What the task requires
Write out the entries below exactly, but only from the line containing "CN1 pin 3: GND -> NET2" through the line containing "R1: 1.5k (GND, NET2) -> 1.5k (NET2, VA)", and without the pictures.
——
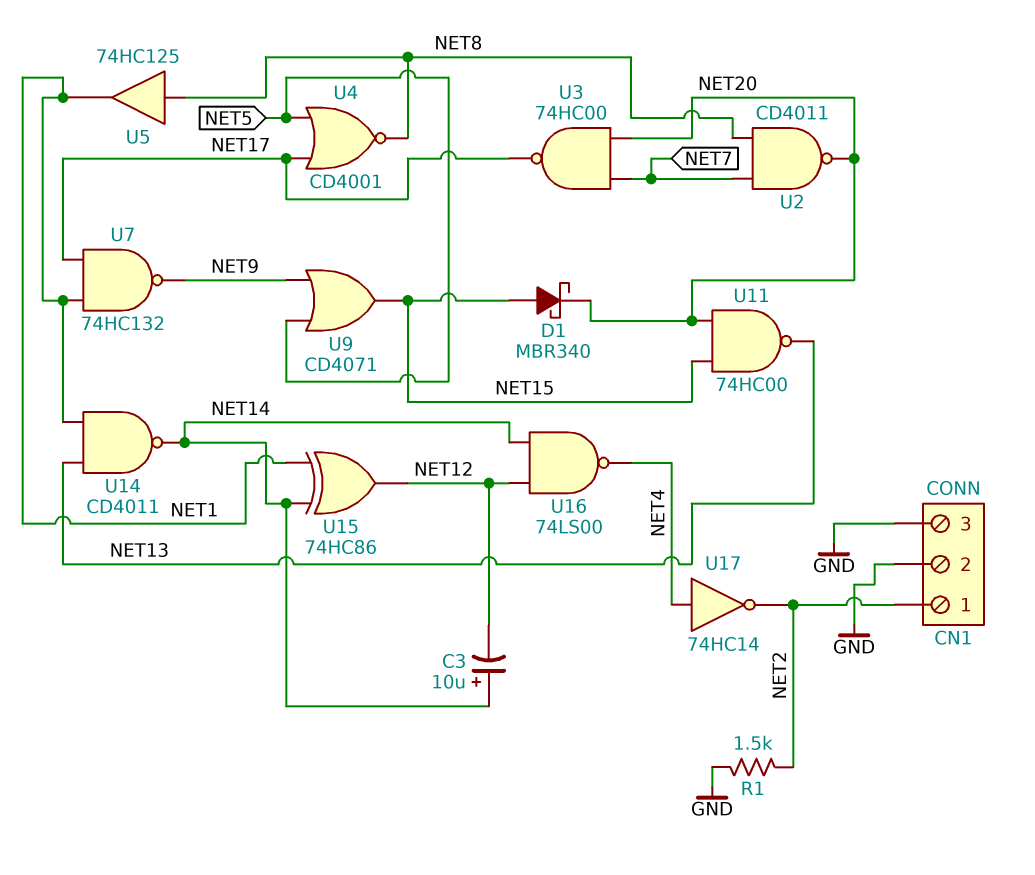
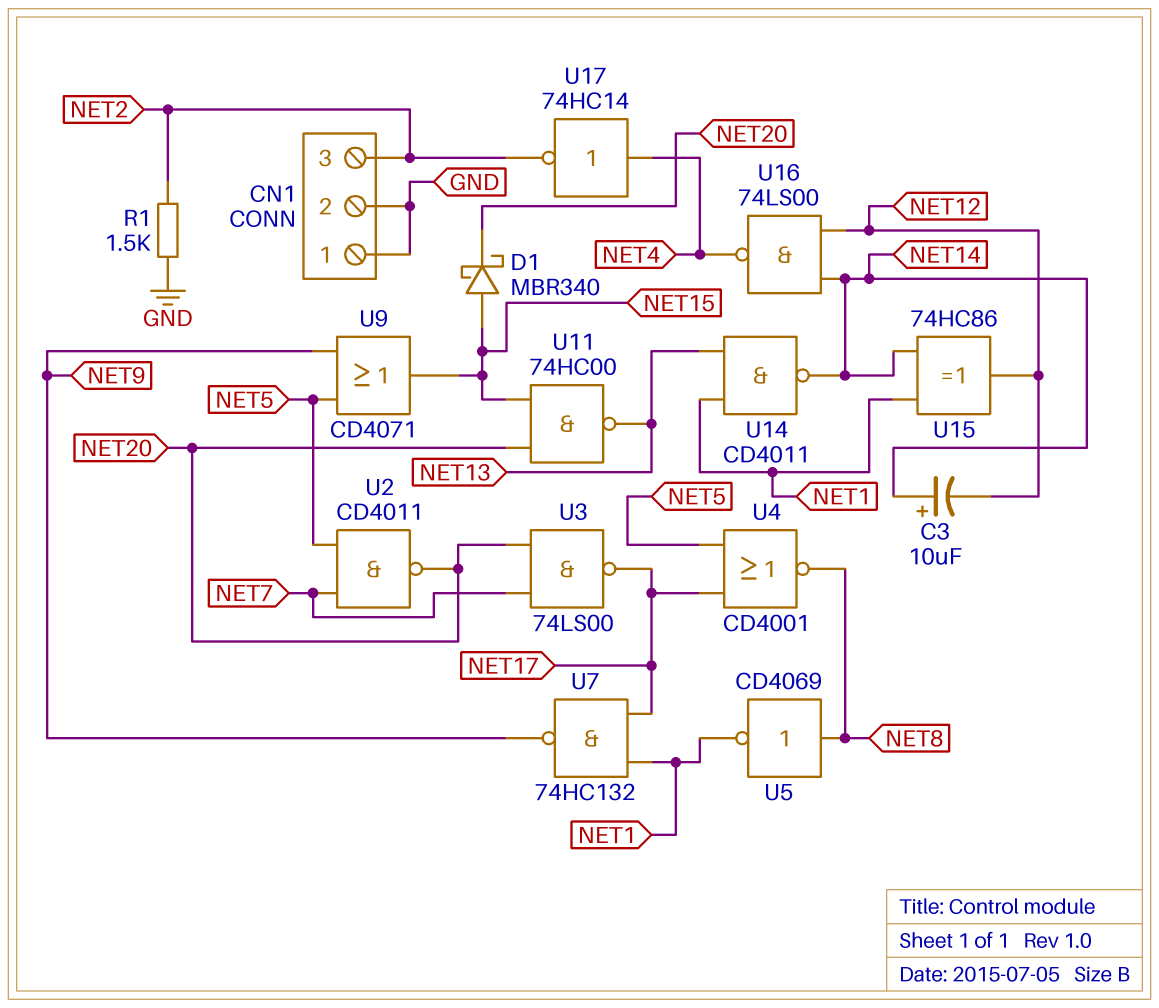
CN1 pin 1: NET2 -> GND
CN1 pin 3: GND -> NET2
U2: NAND CD4011 (in NET7, in NET8, out NET20) -> NAND CD4011 (in NET5, in NET7, out NET20)
U3: NAND 74HC00 (in NET7, in NET20, out NET17) -> NAND 74LS00 (in NET7, in NET20, out NET17)
U5: buffer 74HC125 (in NET8, out NET1) -> NOT CD4069 (in NET8, out NET1)

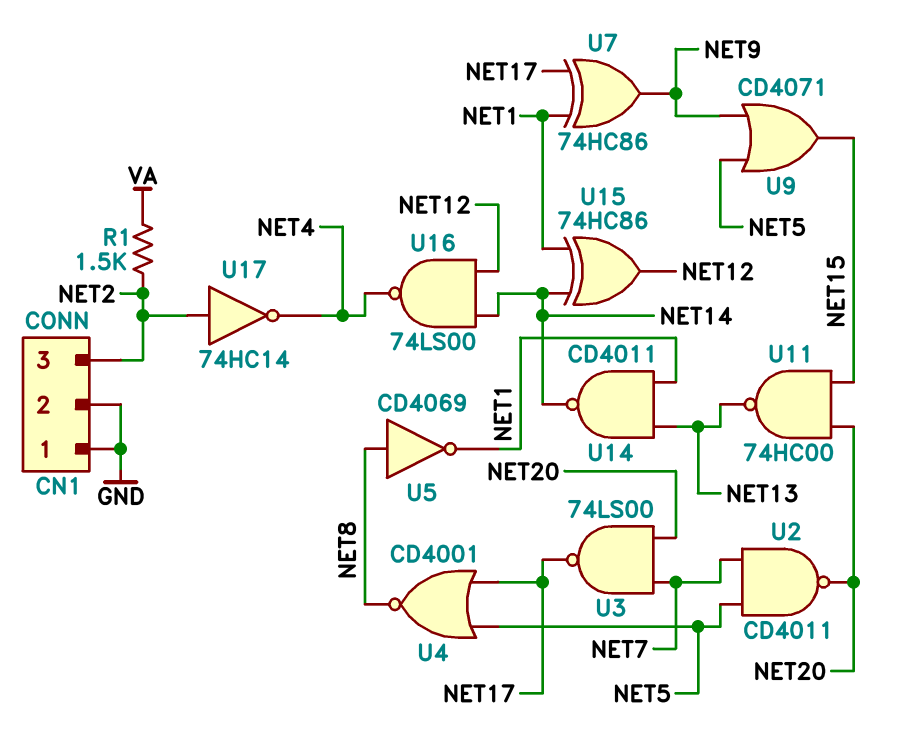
C3: 10uF (plus NET14, minus NET12) -> none
D1: schottky MBR340 (A NET15, K NET20) -> none
R1: 1.5k (GND, NET2) -> 1.5k (NET2, VA)
U7: NAND 74HC132 (in NET1, in NET17, out NET9) -> XOR 74HC86 (in NET1, in NET17, out NET9)
U17: NOT 74HC14 (in NET4, out NET2) -> NOT 74HC14 (in NET2, out NET4)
——
Exercise solution
CN1 pin 3: GND -> NET2
U2: NAND CD4011 (in NET7, in NET8, out NET20) -> NAND CD4011 (in NET5, in NET7, out NET20)
U3: NAND 74HC00 (in NET7, in NET20, out NET17) -> NAND 74LS00 (in NET7, in NET20, out NET17)
U5: buffer 74HC125 (in NET8, out NET1) -> NOT CD4069 (in NET8, out NET1)

C3: 10uF (plus NET14, minus NET12) -> none
D1: schottky MBR340 (A NET15, K NET20) -> none
R1: 1.5k (GND, NET2) -> 1.5k (NET2, VA)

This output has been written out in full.